===== Data records =====

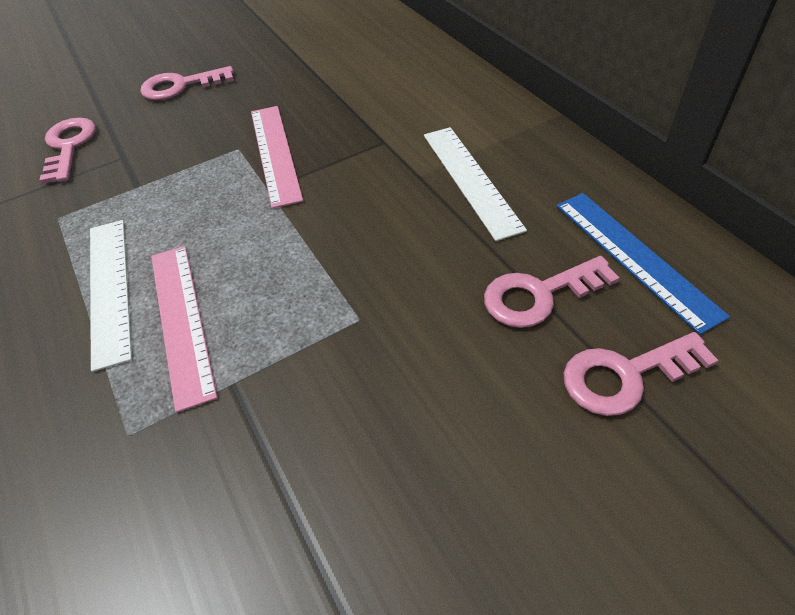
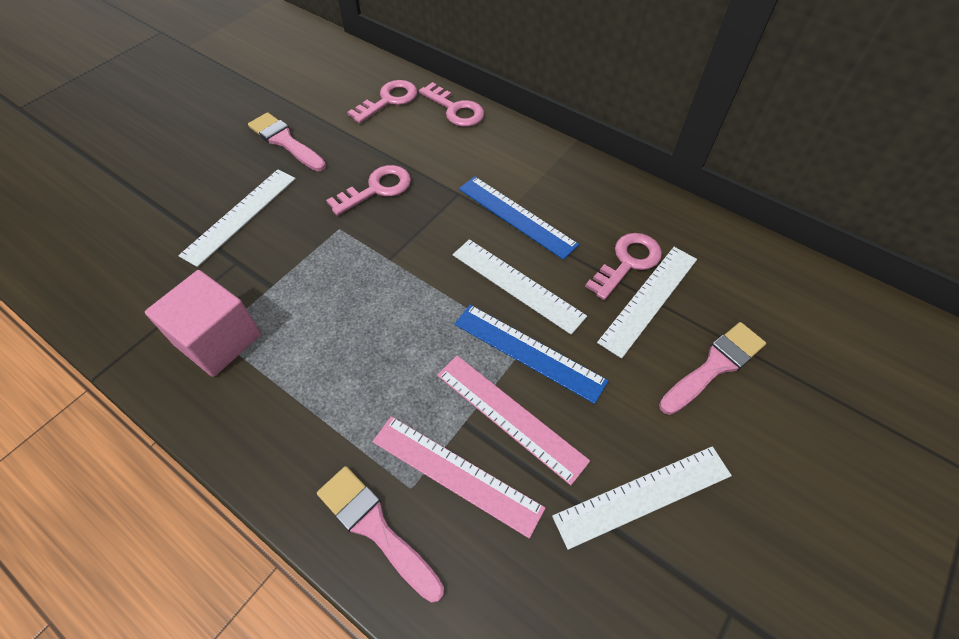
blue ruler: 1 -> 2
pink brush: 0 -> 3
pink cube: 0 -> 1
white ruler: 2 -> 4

=====
===== Data records =====

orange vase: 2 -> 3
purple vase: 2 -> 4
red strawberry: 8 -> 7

=====

**How to complete this task**
Only one stretch of the entries above is wanted: the lines from the one containing "blue ruler: 1 -> 2" through the one containing "white ruler: 2 -> 4". Please reproduce it exactly.

**Result below**
blue ruler: 1 -> 2
pink brush: 0 -> 3
pink cube: 0 -> 1
white ruler: 2 -> 4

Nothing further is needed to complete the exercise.